### What to produce
Read the records below. Copy each line where the string "list" occurs.

### Saved data entries
= = =

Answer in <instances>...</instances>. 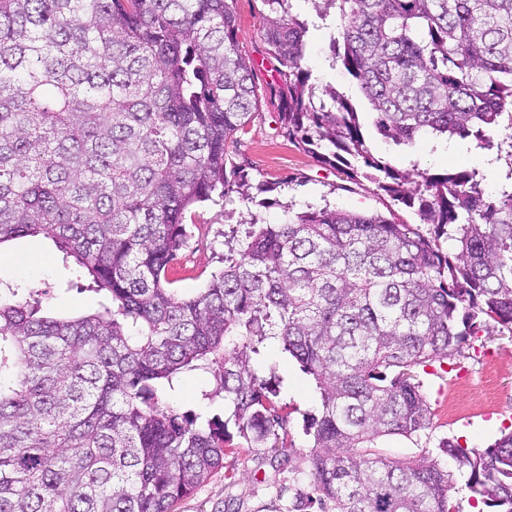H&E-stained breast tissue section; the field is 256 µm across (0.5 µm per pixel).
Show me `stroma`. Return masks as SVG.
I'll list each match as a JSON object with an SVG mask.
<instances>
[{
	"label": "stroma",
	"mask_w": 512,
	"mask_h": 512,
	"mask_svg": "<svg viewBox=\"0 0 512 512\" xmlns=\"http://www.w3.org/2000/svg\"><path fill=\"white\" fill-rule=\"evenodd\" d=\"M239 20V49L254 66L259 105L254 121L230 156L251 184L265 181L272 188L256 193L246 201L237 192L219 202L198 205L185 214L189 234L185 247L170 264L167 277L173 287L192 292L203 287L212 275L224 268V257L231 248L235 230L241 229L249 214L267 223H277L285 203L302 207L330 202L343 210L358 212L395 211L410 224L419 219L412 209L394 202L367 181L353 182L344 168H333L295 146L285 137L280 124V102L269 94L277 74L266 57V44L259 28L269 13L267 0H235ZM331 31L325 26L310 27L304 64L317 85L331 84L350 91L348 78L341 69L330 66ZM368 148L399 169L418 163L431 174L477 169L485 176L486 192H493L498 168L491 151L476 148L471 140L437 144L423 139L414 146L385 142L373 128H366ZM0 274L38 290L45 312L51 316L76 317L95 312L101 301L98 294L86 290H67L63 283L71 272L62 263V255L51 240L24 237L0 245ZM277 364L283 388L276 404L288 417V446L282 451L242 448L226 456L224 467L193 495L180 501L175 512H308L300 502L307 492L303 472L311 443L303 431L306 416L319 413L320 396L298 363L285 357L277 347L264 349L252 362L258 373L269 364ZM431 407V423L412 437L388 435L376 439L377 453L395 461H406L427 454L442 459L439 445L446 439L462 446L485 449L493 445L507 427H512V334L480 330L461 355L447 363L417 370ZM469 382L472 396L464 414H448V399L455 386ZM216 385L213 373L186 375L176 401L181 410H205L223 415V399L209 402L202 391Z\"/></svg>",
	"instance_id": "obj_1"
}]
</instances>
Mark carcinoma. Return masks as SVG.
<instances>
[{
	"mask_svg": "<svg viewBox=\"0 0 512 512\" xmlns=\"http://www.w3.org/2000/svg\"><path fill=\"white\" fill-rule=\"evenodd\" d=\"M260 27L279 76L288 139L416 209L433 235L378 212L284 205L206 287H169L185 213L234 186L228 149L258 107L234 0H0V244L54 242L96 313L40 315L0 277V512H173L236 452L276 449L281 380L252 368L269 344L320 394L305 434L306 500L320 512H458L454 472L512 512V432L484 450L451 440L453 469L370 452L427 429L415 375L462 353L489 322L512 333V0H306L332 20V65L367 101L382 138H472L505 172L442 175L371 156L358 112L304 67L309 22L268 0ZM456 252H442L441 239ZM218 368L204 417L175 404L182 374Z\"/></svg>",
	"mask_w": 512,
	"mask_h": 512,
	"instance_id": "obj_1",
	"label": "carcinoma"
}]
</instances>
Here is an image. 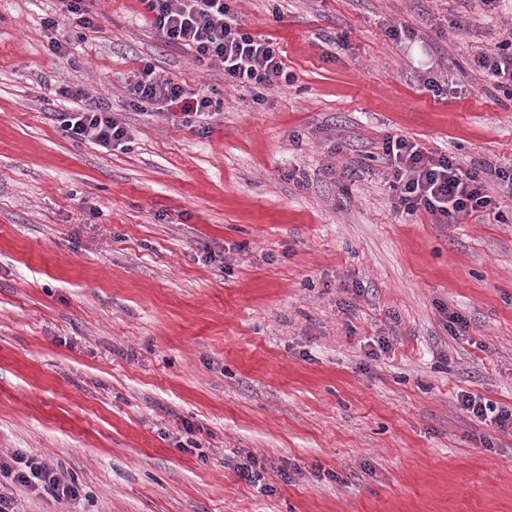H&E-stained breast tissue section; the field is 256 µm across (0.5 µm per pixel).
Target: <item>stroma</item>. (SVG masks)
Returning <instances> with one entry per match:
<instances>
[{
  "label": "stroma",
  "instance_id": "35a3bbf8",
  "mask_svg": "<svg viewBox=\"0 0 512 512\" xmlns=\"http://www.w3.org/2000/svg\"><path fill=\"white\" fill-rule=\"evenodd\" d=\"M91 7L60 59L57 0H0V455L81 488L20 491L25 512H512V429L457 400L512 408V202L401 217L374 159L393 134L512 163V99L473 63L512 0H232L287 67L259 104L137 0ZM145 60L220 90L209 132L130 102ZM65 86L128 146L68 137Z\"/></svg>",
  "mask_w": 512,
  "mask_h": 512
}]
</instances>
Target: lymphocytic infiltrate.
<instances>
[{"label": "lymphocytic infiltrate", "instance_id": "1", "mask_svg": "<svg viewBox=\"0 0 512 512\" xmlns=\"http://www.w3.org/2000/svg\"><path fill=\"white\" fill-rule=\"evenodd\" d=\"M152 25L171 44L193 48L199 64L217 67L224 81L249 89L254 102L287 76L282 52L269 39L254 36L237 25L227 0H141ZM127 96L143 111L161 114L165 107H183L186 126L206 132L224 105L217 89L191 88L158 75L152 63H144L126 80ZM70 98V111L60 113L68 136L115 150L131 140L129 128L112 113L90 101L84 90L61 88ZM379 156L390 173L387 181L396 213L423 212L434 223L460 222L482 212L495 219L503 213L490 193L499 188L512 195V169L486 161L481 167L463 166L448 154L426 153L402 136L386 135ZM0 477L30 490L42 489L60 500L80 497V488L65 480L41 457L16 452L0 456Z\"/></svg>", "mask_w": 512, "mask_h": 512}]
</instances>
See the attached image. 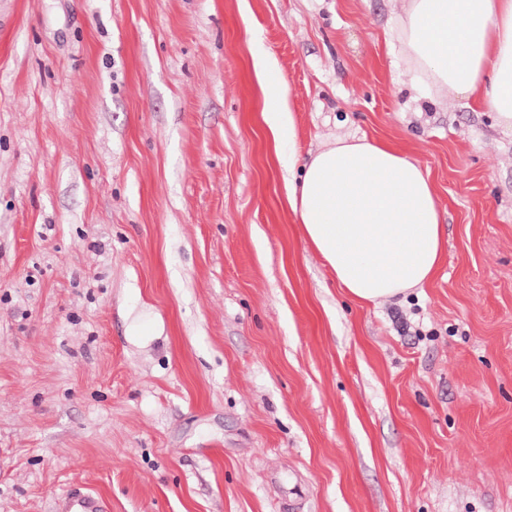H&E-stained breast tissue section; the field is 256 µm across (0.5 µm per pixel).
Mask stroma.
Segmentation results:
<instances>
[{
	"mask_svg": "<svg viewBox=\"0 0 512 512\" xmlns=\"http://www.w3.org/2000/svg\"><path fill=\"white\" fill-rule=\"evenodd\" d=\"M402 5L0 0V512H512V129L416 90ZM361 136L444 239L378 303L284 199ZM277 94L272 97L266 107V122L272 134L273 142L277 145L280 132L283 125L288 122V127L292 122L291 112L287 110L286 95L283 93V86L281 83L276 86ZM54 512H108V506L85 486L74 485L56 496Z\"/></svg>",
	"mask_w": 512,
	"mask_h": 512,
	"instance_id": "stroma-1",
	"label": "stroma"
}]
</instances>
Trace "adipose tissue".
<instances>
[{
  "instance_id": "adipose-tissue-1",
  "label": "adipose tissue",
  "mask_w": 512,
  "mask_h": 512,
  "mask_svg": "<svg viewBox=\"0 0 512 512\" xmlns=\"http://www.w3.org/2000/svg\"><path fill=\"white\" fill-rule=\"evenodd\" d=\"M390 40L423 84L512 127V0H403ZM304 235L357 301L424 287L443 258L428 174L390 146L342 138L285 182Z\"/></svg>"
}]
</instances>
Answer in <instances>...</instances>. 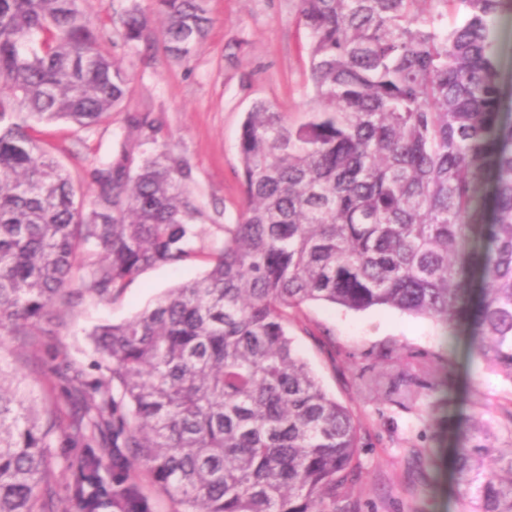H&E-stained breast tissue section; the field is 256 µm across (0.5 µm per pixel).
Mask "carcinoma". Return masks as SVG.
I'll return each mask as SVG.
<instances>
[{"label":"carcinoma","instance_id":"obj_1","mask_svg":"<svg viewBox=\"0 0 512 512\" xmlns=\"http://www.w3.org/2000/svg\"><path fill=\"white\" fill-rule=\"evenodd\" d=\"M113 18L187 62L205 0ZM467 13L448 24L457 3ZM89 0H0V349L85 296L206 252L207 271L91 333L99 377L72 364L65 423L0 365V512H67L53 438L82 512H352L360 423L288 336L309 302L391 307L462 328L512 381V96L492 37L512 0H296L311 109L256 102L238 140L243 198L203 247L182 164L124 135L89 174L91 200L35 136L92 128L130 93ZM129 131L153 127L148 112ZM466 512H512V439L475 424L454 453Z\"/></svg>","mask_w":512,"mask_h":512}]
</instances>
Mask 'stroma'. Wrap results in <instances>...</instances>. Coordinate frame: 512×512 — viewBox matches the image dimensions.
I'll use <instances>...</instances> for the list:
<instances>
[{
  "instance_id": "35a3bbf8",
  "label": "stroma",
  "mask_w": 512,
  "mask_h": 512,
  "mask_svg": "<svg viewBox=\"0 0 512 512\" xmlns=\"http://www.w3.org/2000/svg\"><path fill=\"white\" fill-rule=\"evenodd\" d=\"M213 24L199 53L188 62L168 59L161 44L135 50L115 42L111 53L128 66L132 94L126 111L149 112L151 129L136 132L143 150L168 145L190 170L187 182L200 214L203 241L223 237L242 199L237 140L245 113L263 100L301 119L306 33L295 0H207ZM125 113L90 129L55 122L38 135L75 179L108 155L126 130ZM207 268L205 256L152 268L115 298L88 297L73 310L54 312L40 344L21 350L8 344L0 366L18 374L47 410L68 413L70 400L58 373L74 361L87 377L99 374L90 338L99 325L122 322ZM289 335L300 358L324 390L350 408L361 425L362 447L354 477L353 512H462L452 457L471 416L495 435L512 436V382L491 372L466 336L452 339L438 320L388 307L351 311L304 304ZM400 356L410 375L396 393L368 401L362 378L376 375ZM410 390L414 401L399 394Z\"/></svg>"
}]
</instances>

= = =

### Correct output
I'll list each match as a JSON object with an SVG mask.
I'll use <instances>...</instances> for the list:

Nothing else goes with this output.